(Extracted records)
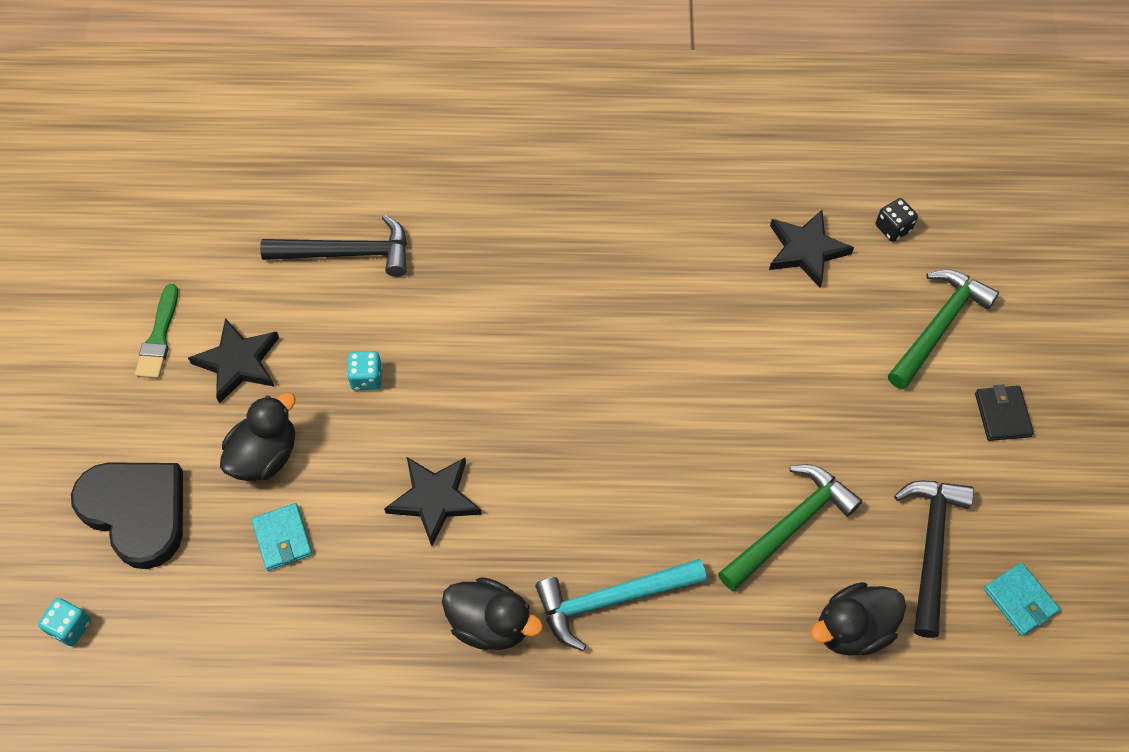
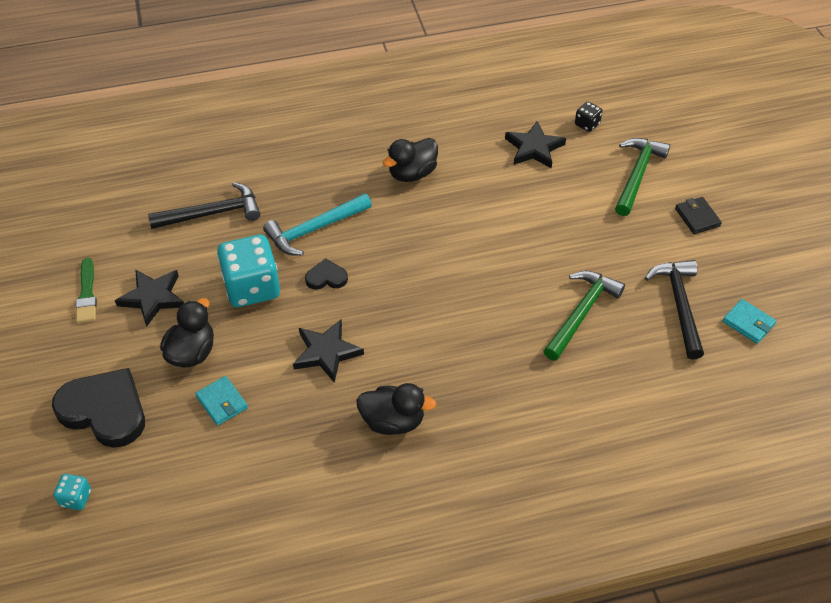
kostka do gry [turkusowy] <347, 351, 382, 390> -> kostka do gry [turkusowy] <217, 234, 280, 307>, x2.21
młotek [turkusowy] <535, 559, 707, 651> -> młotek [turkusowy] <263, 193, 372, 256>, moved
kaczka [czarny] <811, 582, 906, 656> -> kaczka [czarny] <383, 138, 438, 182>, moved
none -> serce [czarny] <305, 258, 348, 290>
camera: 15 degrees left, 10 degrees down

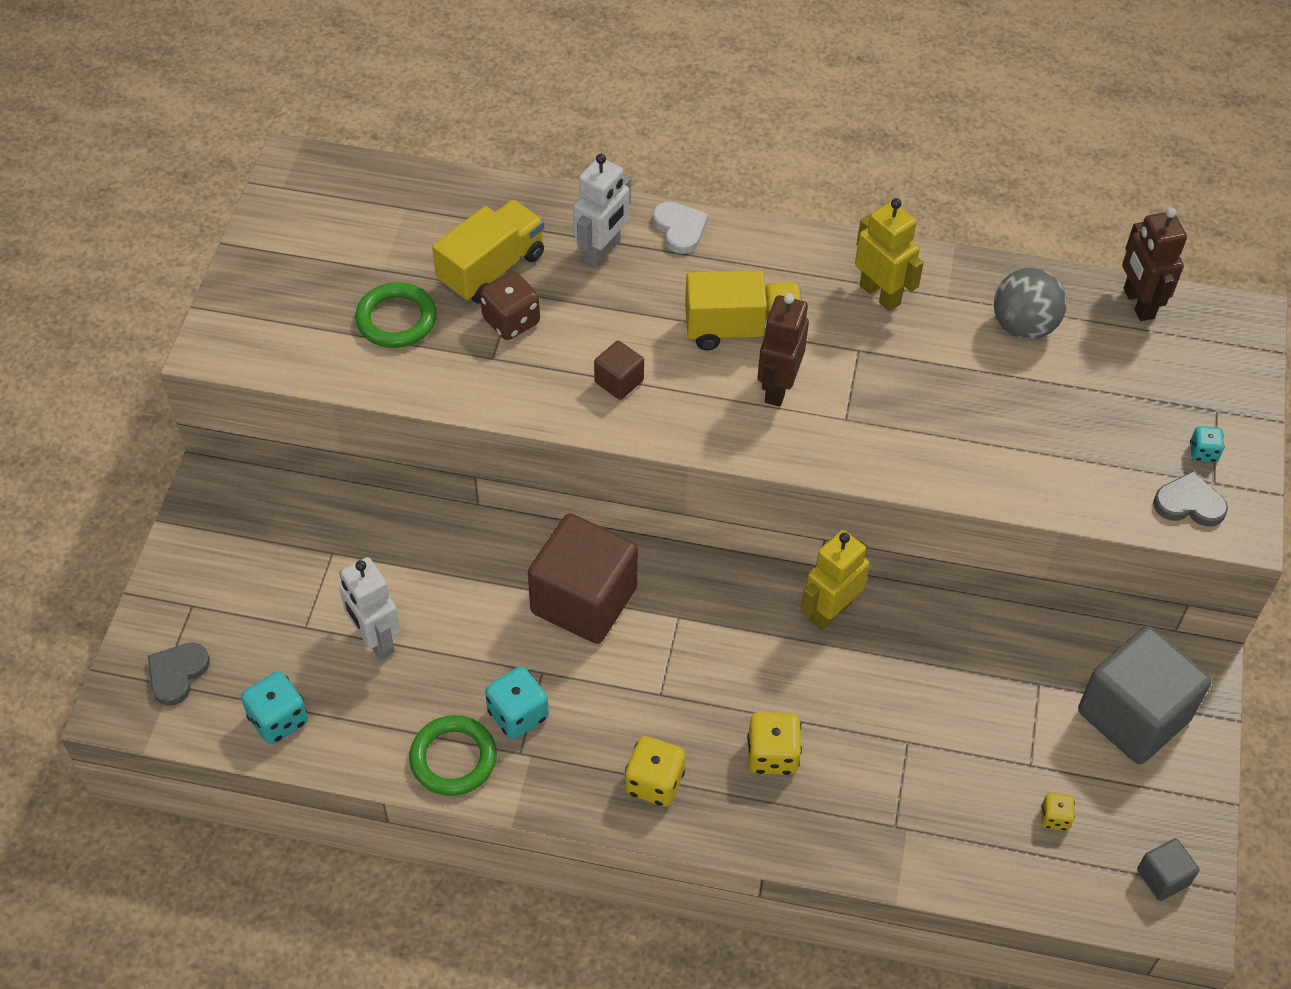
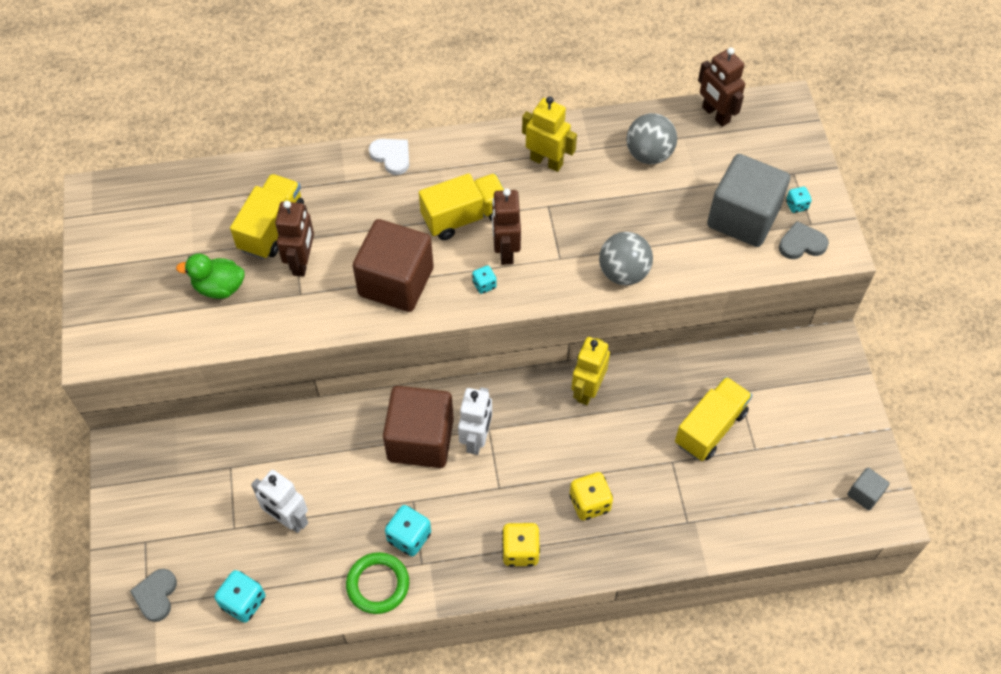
robot [biały] <573, 154, 631, 268> -> robot [biały] <458, 387, 492, 455>, moved
kostka do gry [brązowy] <480, 271, 540, 340> -> robot [brązowy] <275, 201, 314, 277>
pierścień [zielony] <355, 282, 437, 348> -> kaczka [zielony] <176, 254, 245, 299>
sześcian [brązowy] <594, 341, 644, 400> -> sześcian [brązowy] <353, 219, 433, 312>, x2.24
sześcian [szary] <1078, 626, 1212, 764> -> sześcian [szary] <707, 154, 790, 247>, moved
kostka do gry [żółty] <1041, 793, 1075, 830> -> none
none -> piłka [szary] <599, 232, 653, 285>
none -> kostka do gry [turkusowy] <472, 265, 497, 294>
none -> ciężarówka [żółty] <675, 377, 752, 461>
camera: 20 degrees left, 5 degrees up

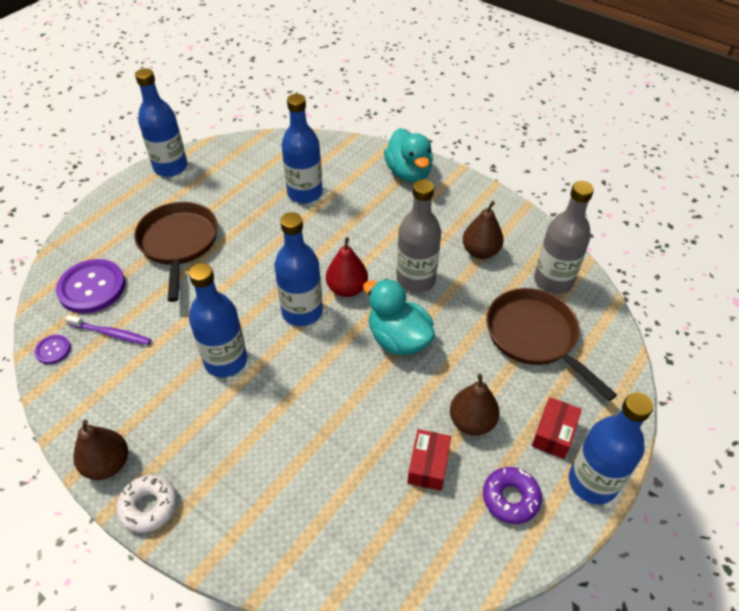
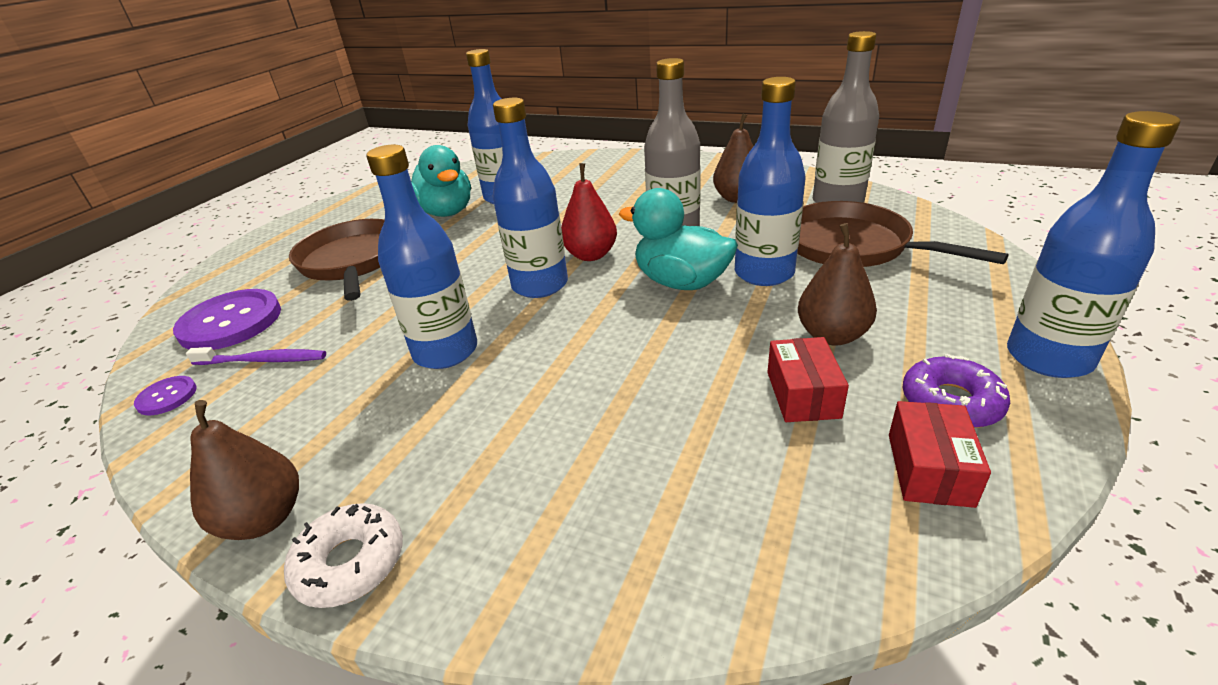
butelka [niebieski] <135, 68, 187, 177> -> butelka [niebieski] <735, 77, 806, 286>, moved
kaczka [turkusowy] <384, 128, 433, 182> -> kaczka [turkusowy] <411, 145, 471, 217>, moved
pudełko [czerwony] <532, 397, 582, 459> -> pudełko [czerwony] <889, 401, 991, 508>, moved
camera: 10 degrees left, 15 degrees down

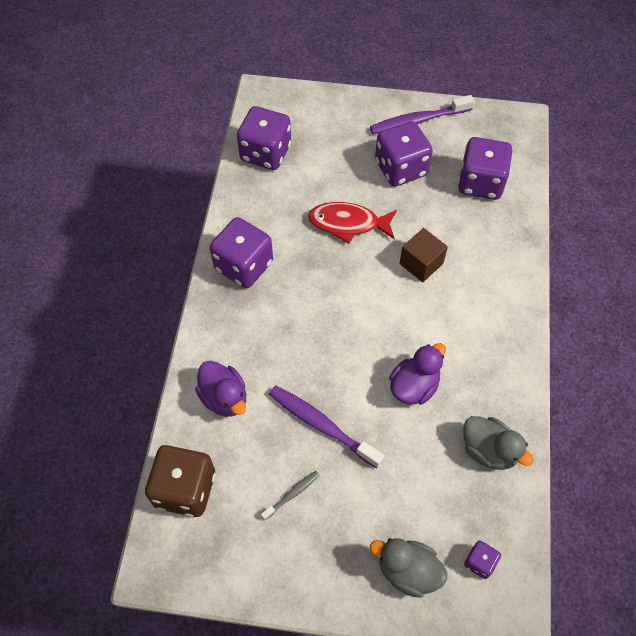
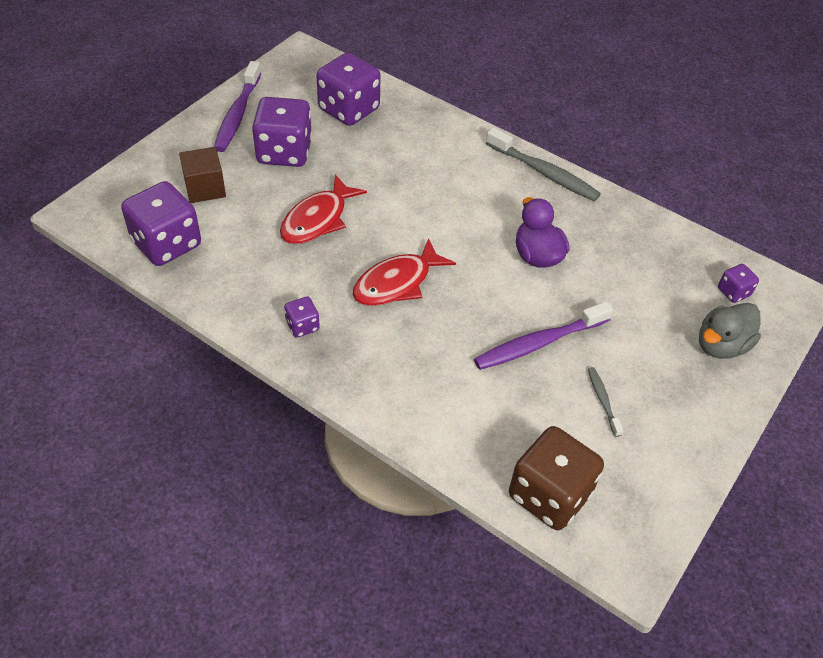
kostka do gry [fioletowy] <210, 217, 273, 288> -> kostka do gry [fioletowy] <284, 296, 320, 338>, x0.47
sześcian [brązowy] <399, 228, 448, 282> -> sześcian [brązowy] <179, 147, 226, 203>, moved
kaczka [fioletowy] <195, 360, 246, 417> -> none
kaczka [szary] <464, 416, 534, 470> -> none
none -> szczoteczka do zębów [szary] <486, 127, 601, 201>
none -> ryba [czerwony] <353, 238, 456, 306>
camera: 65 degrees left, 10 degrees down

ACTION ITEM:
Go through the data above and print exactly the lines from its first line through the line holding "none -> serce [czarny] <305, 258, 348, 290>", both included, leaving pictures aside.

ANSWER SECTION:
kostka do gry [turkusowy] <347, 351, 382, 390> -> kostka do gry [turkusowy] <217, 234, 280, 307>, x2.21
młotek [turkusowy] <535, 559, 707, 651> -> młotek [turkusowy] <263, 193, 372, 256>, moved
kaczka [czarny] <811, 582, 906, 656> -> kaczka [czarny] <383, 138, 438, 182>, moved
none -> serce [czarny] <305, 258, 348, 290>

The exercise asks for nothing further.